=== Begin Enclosure ===
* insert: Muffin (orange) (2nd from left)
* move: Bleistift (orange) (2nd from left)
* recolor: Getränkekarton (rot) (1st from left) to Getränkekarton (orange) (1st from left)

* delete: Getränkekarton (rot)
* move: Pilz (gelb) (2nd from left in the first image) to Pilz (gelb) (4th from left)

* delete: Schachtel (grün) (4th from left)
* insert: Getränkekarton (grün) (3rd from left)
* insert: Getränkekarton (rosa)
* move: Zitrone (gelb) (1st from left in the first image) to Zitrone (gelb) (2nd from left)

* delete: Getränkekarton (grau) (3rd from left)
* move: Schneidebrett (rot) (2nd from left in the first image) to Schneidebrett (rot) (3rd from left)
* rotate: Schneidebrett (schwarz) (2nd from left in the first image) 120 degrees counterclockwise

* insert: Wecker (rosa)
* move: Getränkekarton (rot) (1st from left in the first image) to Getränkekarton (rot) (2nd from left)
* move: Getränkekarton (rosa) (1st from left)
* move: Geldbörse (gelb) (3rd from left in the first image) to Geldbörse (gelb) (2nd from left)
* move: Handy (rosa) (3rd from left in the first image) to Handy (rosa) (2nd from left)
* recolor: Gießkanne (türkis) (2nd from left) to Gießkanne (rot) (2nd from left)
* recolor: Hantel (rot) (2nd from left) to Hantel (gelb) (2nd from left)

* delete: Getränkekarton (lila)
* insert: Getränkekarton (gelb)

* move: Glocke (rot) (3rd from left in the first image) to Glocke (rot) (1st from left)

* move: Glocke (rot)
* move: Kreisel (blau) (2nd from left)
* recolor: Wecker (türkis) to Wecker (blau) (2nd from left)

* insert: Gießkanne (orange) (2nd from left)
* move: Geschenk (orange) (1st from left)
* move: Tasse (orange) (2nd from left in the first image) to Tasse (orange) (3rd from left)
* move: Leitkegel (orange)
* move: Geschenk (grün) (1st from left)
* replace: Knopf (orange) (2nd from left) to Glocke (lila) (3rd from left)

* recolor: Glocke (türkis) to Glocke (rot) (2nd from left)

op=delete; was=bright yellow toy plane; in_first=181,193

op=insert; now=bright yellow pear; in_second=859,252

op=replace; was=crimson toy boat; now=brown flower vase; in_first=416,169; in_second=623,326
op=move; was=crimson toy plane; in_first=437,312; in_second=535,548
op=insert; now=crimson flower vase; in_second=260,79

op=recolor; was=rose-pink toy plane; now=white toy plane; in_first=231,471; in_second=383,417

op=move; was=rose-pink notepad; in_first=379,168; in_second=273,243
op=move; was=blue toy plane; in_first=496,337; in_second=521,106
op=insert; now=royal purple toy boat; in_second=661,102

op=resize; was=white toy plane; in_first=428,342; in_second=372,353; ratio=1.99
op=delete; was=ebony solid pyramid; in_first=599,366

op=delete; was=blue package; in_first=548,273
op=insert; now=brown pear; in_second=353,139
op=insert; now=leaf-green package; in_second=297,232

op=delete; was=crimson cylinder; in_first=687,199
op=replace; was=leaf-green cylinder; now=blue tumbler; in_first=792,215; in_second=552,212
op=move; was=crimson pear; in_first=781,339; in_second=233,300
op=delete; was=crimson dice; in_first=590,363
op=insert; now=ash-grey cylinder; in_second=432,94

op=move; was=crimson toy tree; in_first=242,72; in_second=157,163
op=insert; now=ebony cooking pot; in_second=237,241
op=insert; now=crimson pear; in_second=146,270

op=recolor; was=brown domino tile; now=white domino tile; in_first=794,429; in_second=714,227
=== End Enclosure ===
Return the listing. Match it exactly.

* insert: Muffin (orange) (2nd from left)
* move: Bleistift (orange) (2nd from left)
* recolor: Getränkekarton (rot) (1st from left) to Getränkekarton (orange) (1st from left)

* delete: Getränkekarton (rot)
* move: Pilz (gelb) (2nd from left in the first image) to Pilz (gelb) (4th from left)

* delete: Schachtel (grün) (4th from left)
* insert: Getränkekarton (grün) (3rd from left)
* insert: Getränkekarton (rosa)
* move: Zitrone (gelb) (1st from left in the first image) to Zitrone (gelb) (2nd from left)

* delete: Getränkekarton (grau) (3rd from left)
* move: Schneidebrett (rot) (2nd from left in the first image) to Schneidebrett (rot) (3rd from left)
* rotate: Schneidebrett (schwarz) (2nd from left in the first image) 120 degrees counterclockwise

* insert: Wecker (rosa)
* move: Getränkekarton (rot) (1st from left in the first image) to Getränkekarton (rot) (2nd from left)
* move: Getränkekarton (rosa) (1st from left)
* move: Geldbörse (gelb) (3rd from left in the first image) to Geldbörse (gelb) (2nd from left)
* move: Handy (rosa) (3rd from left in the first image) to Handy (rosa) (2nd from left)
* recolor: Gießkanne (türkis) (2nd from left) to Gießkanne (rot) (2nd from left)
* recolor: Hantel (rot) (2nd from left) to Hantel (gelb) (2nd from left)

* delete: Getränkekarton (lila)
* insert: Getränkekarton (gelb)

* move: Glocke (rot) (3rd from left in the first image) to Glocke (rot) (1st from left)

* move: Glocke (rot)
* move: Kreisel (blau) (2nd from left)
* recolor: Wecker (türkis) to Wecker (blau) (2nd from left)

* insert: Gießkanne (orange) (2nd from left)
* move: Geschenk (orange) (1st from left)
* move: Tasse (orange) (2nd from left in the first image) to Tasse (orange) (3rd from left)
* move: Leitkegel (orange)
* move: Geschenk (grün) (1st from left)
* replace: Knopf (orange) (2nd from left) to Glocke (lila) (3rd from left)

* recolor: Glocke (türkis) to Glocke (rot) (2nd from left)

op=delete; was=bright yellow toy plane; in_first=181,193

op=insert; now=bright yellow pear; in_second=859,252

op=replace; was=crimson toy boat; now=brown flower vase; in_first=416,169; in_second=623,326
op=move; was=crimson toy plane; in_first=437,312; in_second=535,548
op=insert; now=crimson flower vase; in_second=260,79

op=recolor; was=rose-pink toy plane; now=white toy plane; in_first=231,471; in_second=383,417

op=move; was=rose-pink notepad; in_first=379,168; in_second=273,243
op=move; was=blue toy plane; in_first=496,337; in_second=521,106
op=insert; now=royal purple toy boat; in_second=661,102

op=resize; was=white toy plane; in_first=428,342; in_second=372,353; ratio=1.99
op=delete; was=ebony solid pyramid; in_first=599,366

op=delete; was=blue package; in_first=548,273
op=insert; now=brown pear; in_second=353,139
op=insert; now=leaf-green package; in_second=297,232

op=delete; was=crimson cylinder; in_first=687,199
op=replace; was=leaf-green cylinder; now=blue tumbler; in_first=792,215; in_second=552,212
op=move; was=crimson pear; in_first=781,339; in_second=233,300
op=delete; was=crimson dice; in_first=590,363
op=insert; now=ash-grey cylinder; in_second=432,94

op=move; was=crimson toy tree; in_first=242,72; in_second=157,163
op=insert; now=ebony cooking pot; in_second=237,241
op=insert; now=crimson pear; in_second=146,270

op=recolor; was=brown domino tile; now=white domino tile; in_first=794,429; in_second=714,227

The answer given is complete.